Problem description: Although the entries hold pictures, only their words are printed back, exactly as given.

Material for this exercise:
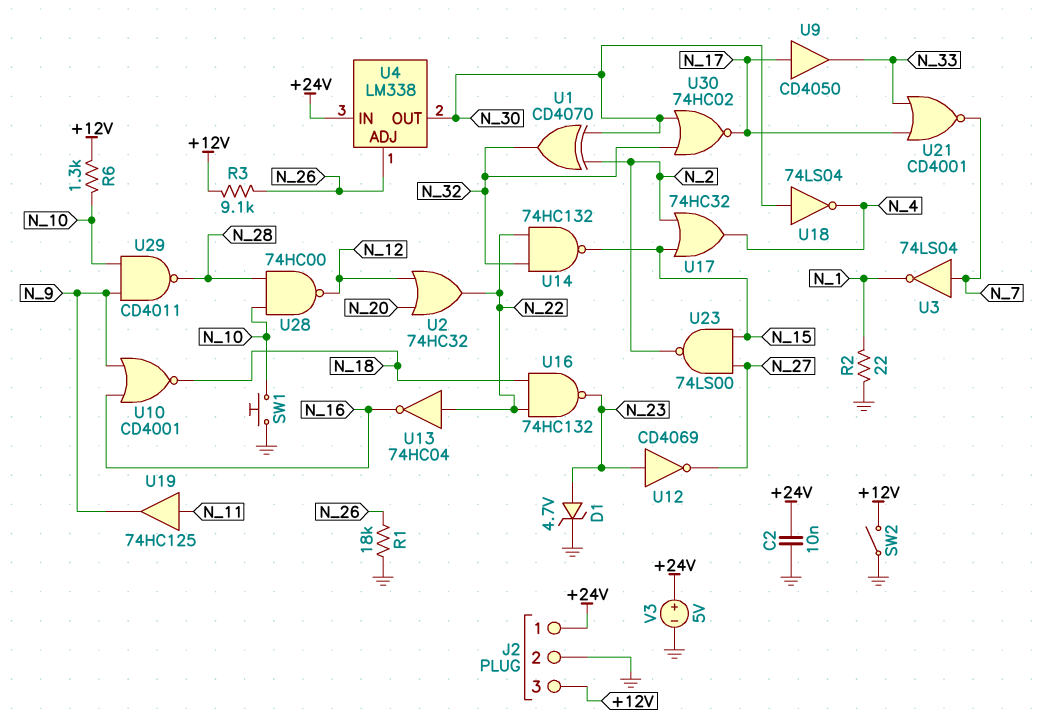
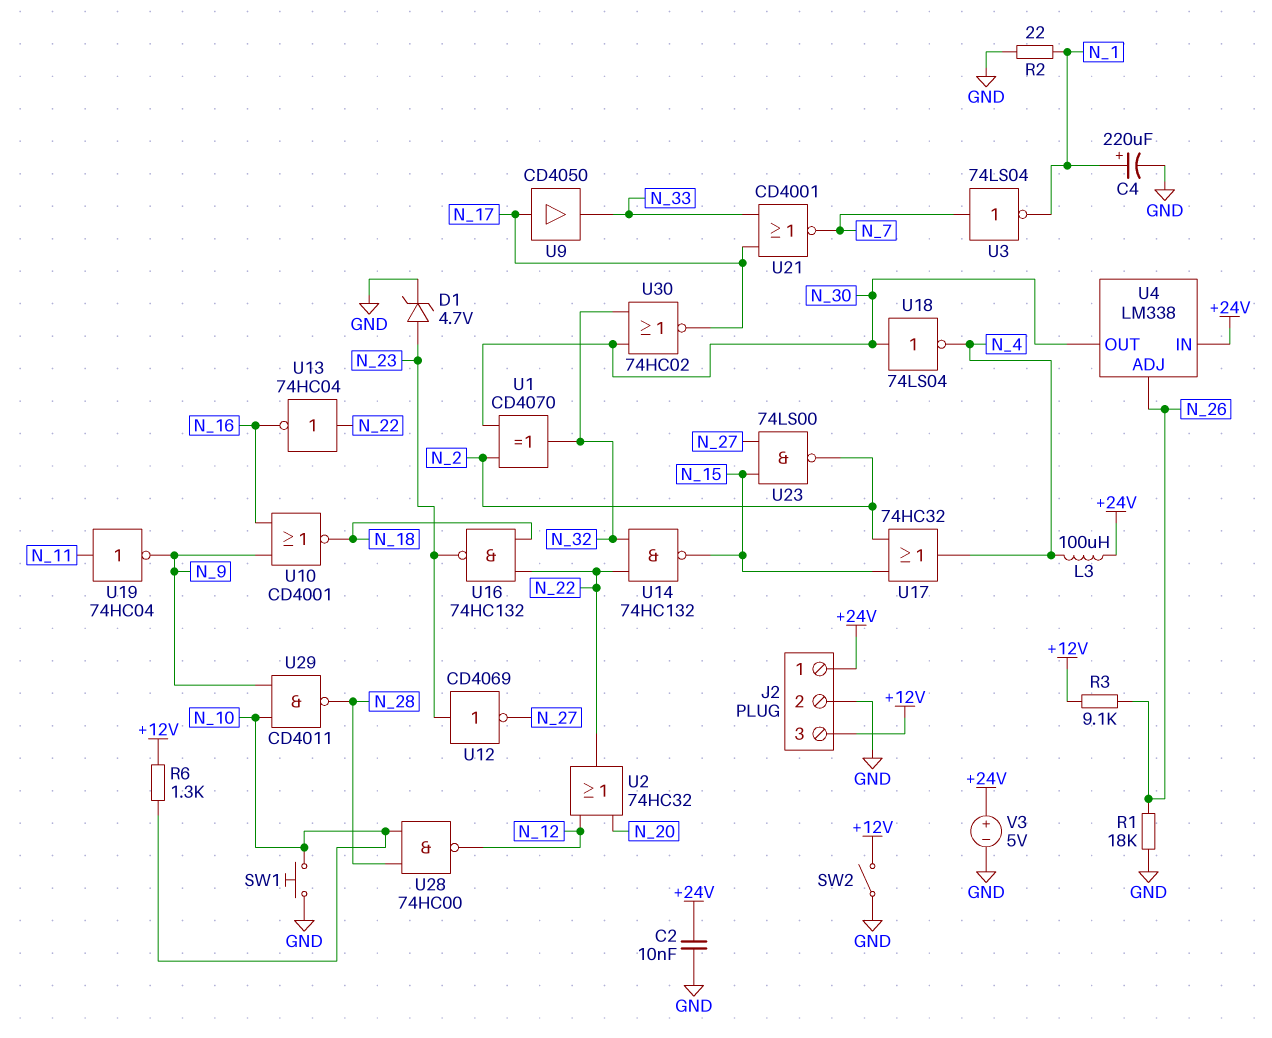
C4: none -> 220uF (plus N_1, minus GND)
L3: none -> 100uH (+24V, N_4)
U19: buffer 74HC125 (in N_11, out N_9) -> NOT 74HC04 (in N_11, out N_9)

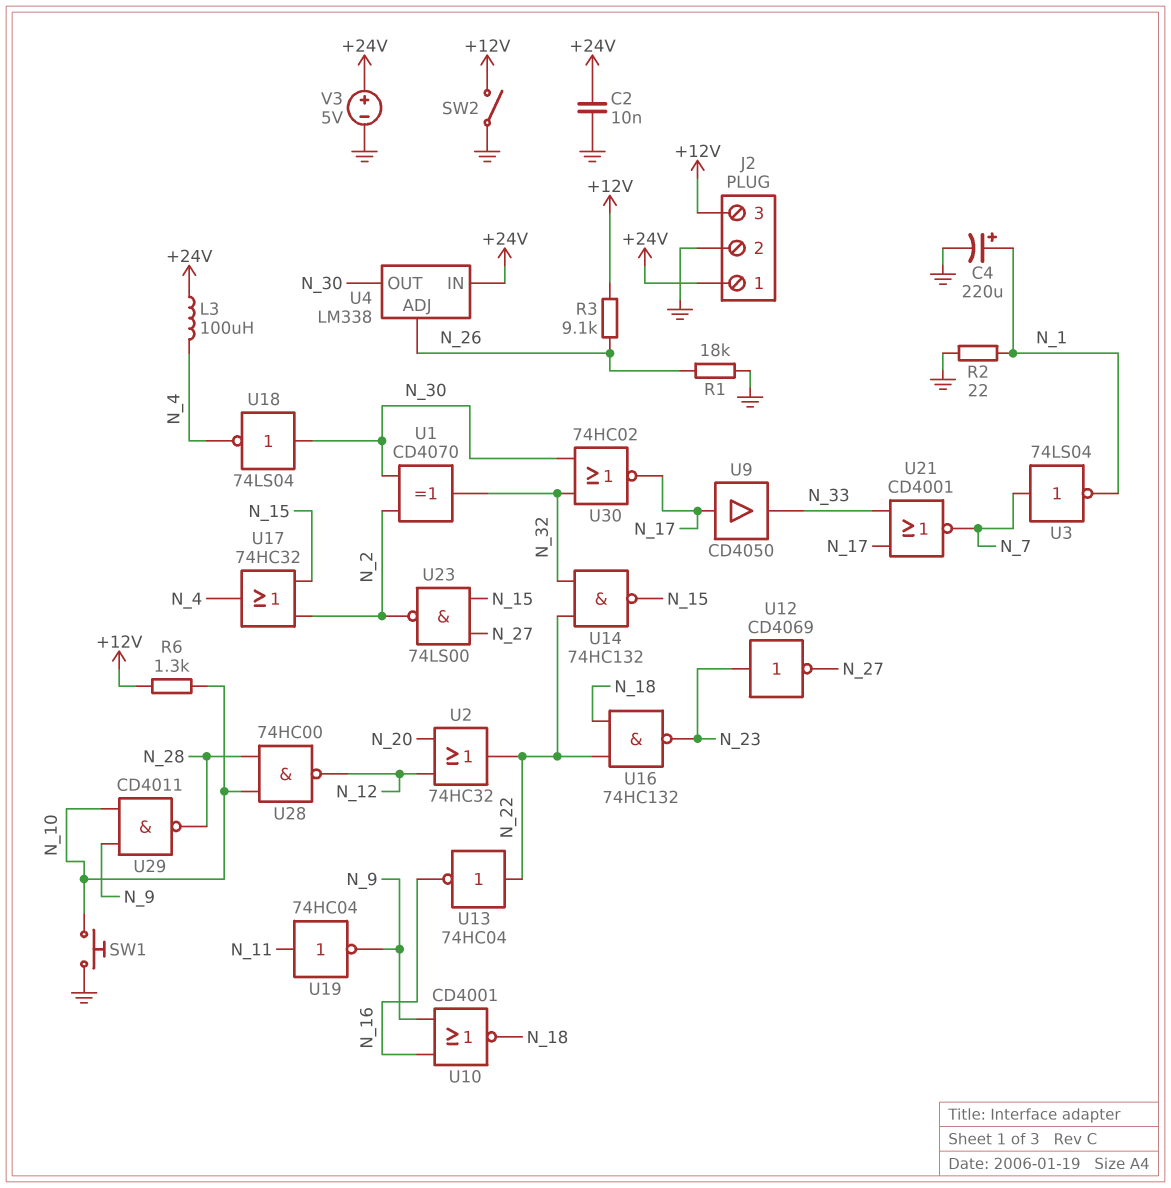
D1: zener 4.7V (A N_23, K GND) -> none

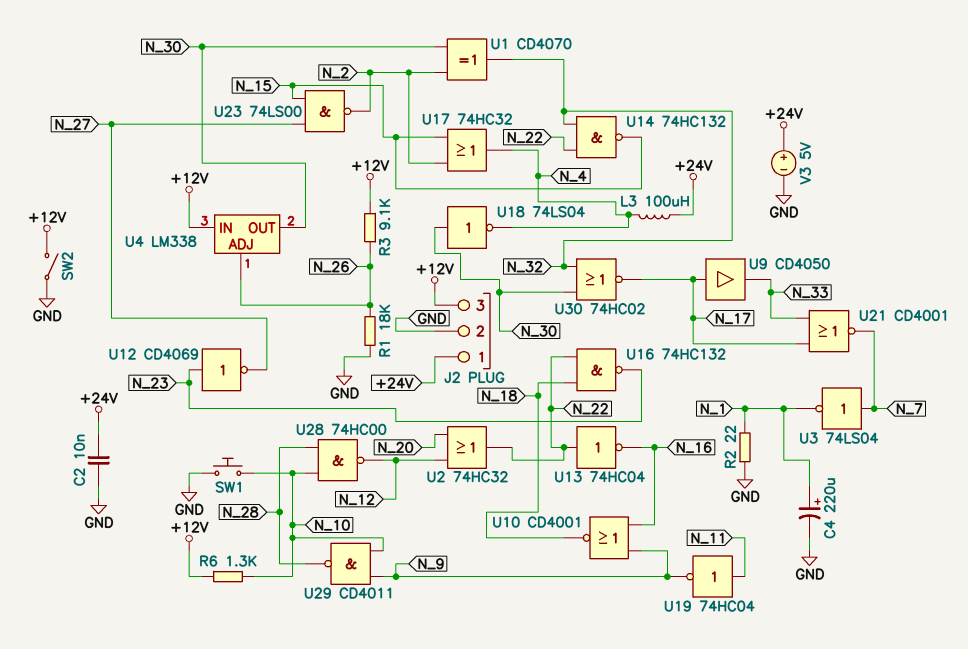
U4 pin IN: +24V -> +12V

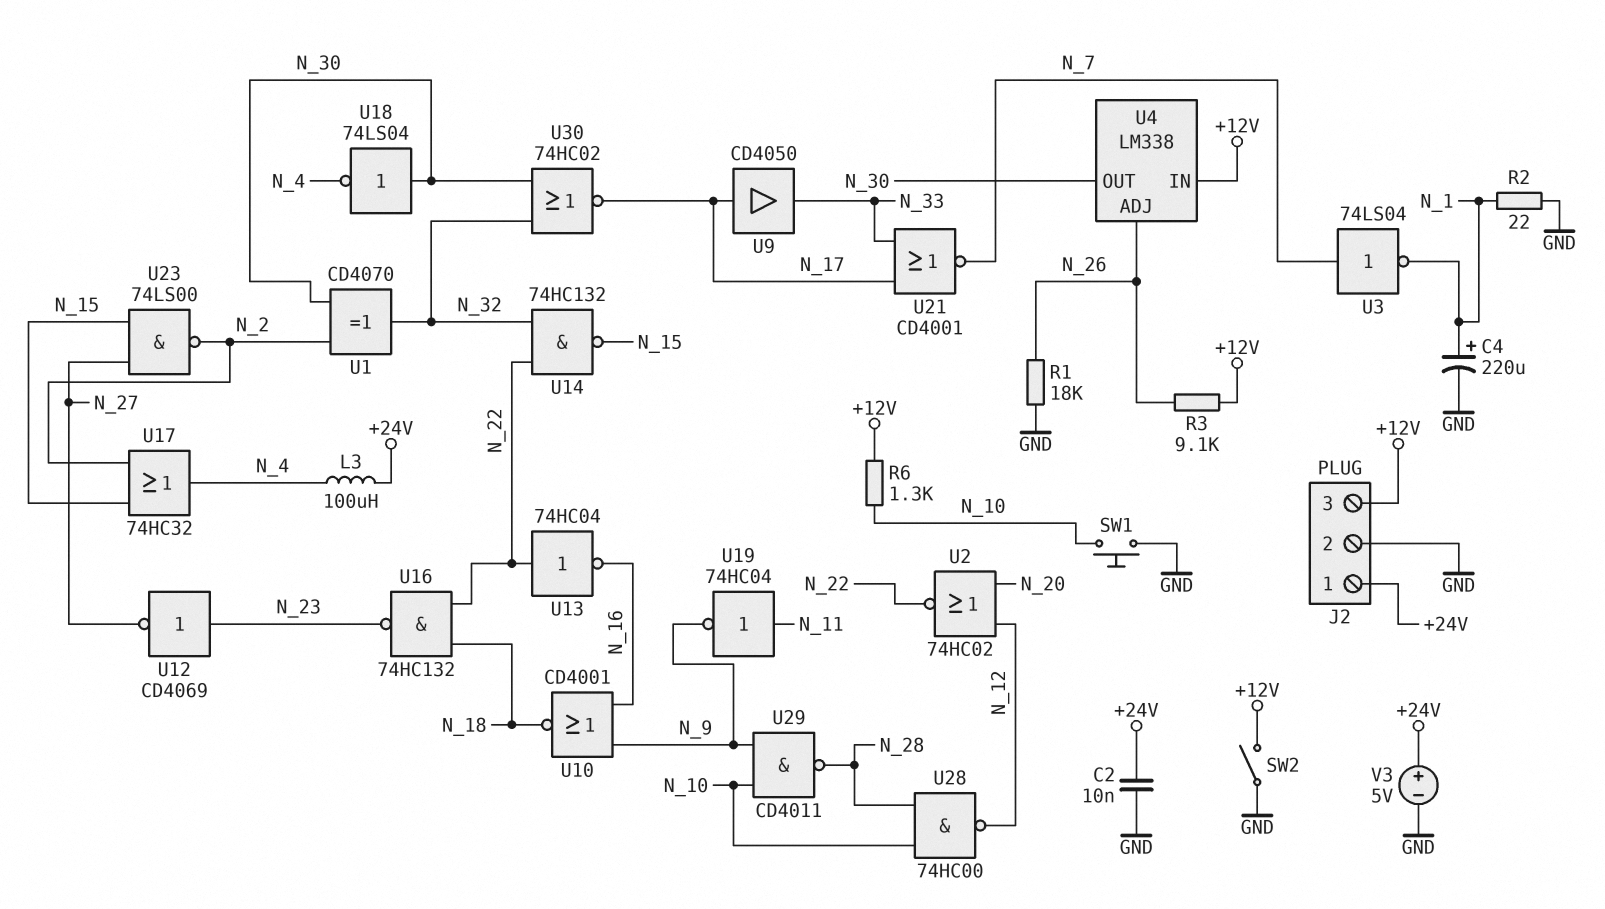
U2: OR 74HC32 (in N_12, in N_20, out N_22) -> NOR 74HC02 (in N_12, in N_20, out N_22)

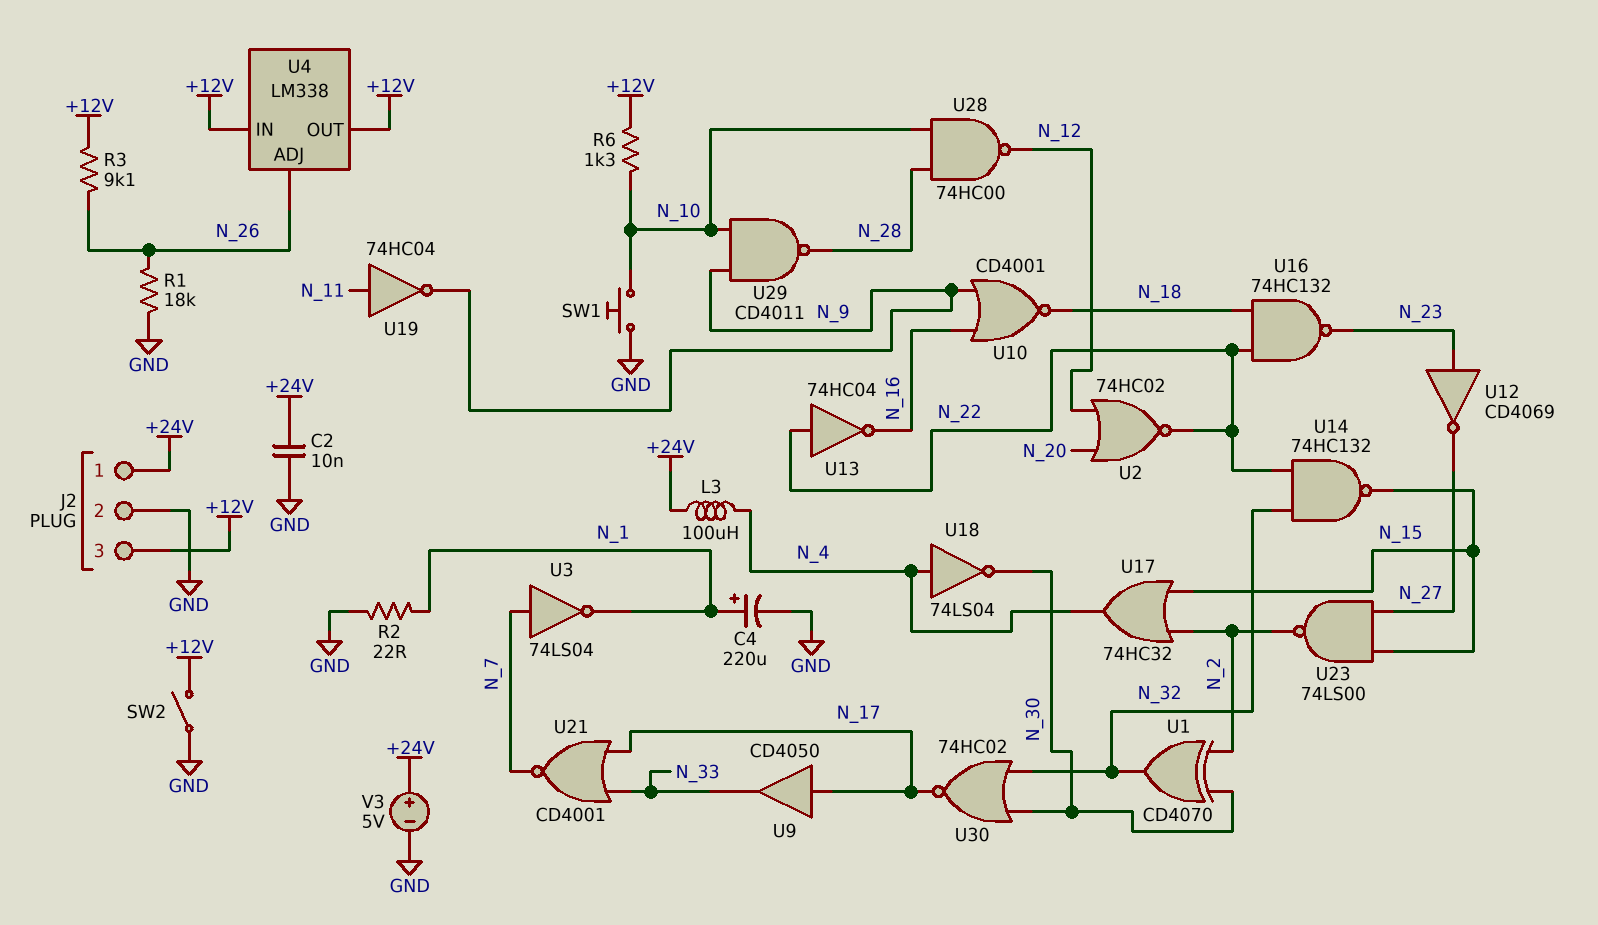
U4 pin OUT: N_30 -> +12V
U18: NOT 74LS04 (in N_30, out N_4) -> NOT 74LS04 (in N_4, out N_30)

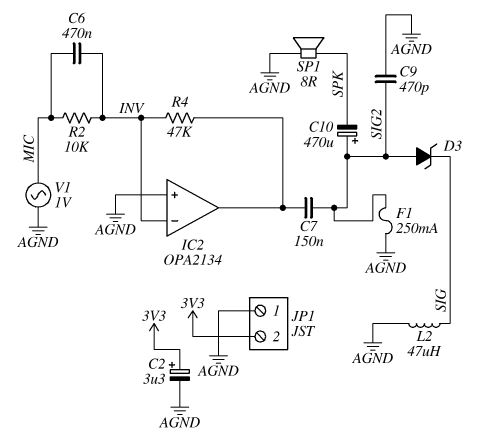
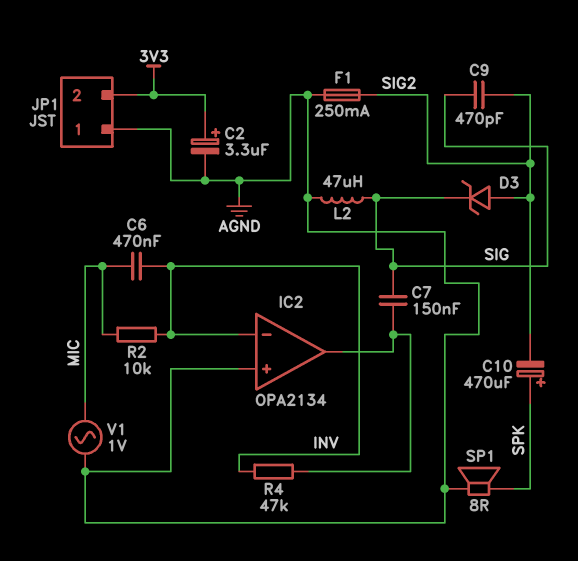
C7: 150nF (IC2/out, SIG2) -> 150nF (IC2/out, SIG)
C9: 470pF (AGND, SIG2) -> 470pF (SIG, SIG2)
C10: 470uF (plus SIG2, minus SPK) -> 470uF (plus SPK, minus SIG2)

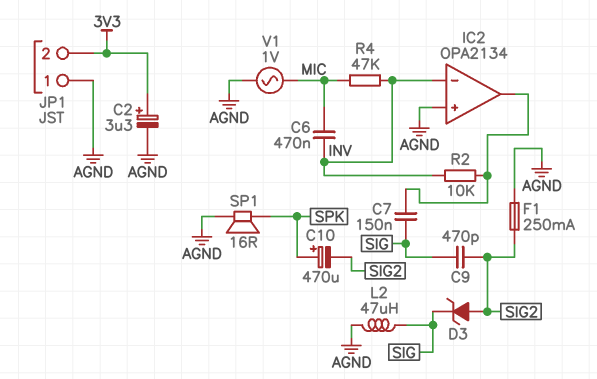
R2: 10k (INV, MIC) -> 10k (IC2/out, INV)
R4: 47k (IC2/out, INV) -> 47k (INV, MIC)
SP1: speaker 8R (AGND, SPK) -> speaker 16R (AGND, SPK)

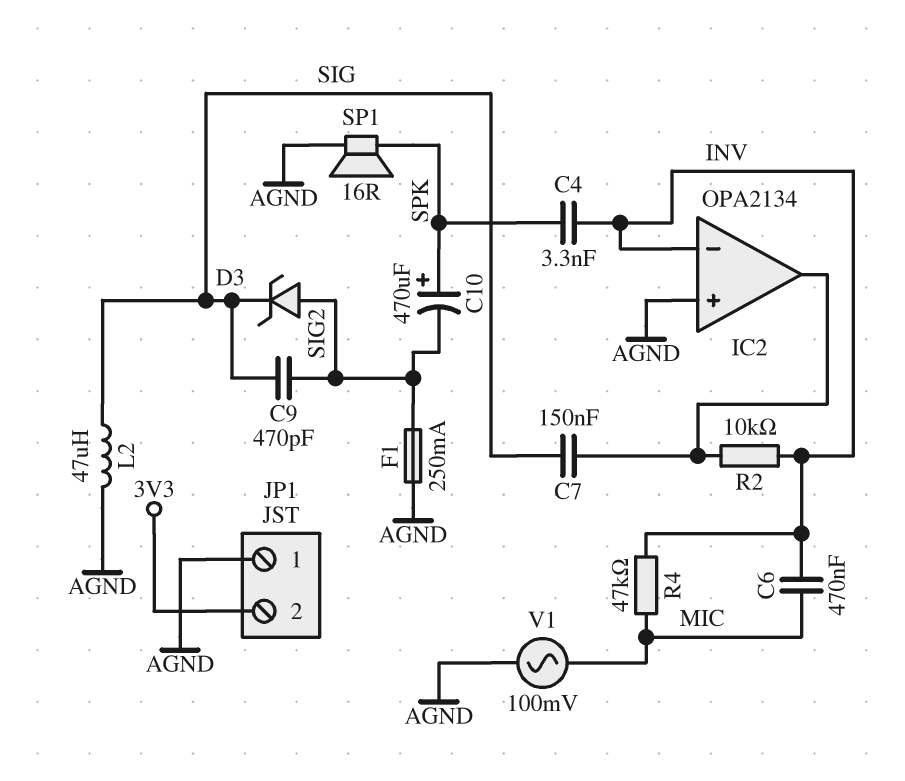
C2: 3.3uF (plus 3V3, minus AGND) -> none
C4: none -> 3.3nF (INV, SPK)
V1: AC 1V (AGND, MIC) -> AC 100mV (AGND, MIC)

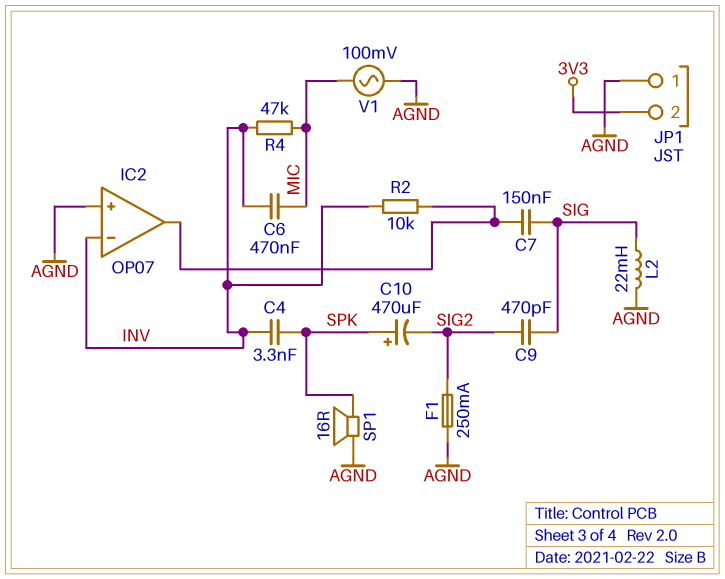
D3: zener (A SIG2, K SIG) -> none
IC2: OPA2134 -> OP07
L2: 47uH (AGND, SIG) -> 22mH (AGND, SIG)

Solution to the exercise:
C4: none -> 220uF (plus N_1, minus GND)
L3: none -> 100uH (+24V, N_4)
U19: buffer 74HC125 (in N_11, out N_9) -> NOT 74HC04 (in N_11, out N_9)

D1: zener 4.7V (A N_23, K GND) -> none

U4 pin IN: +24V -> +12V

U2: OR 74HC32 (in N_12, in N_20, out N_22) -> NOR 74HC02 (in N_12, in N_20, out N_22)

U4 pin OUT: N_30 -> +12V
U18: NOT 74LS04 (in N_30, out N_4) -> NOT 74LS04 (in N_4, out N_30)

C7: 150nF (IC2/out, SIG2) -> 150nF (IC2/out, SIG)
C9: 470pF (AGND, SIG2) -> 470pF (SIG, SIG2)
C10: 470uF (plus SIG2, minus SPK) -> 470uF (plus SPK, minus SIG2)

R2: 10k (INV, MIC) -> 10k (IC2/out, INV)
R4: 47k (IC2/out, INV) -> 47k (INV, MIC)
SP1: speaker 8R (AGND, SPK) -> speaker 16R (AGND, SPK)

C2: 3.3uF (plus 3V3, minus AGND) -> none
C4: none -> 3.3nF (INV, SPK)
V1: AC 1V (AGND, MIC) -> AC 100mV (AGND, MIC)

D3: zener (A SIG2, K SIG) -> none
IC2: OPA2134 -> OP07
L2: 47uH (AGND, SIG) -> 22mH (AGND, SIG)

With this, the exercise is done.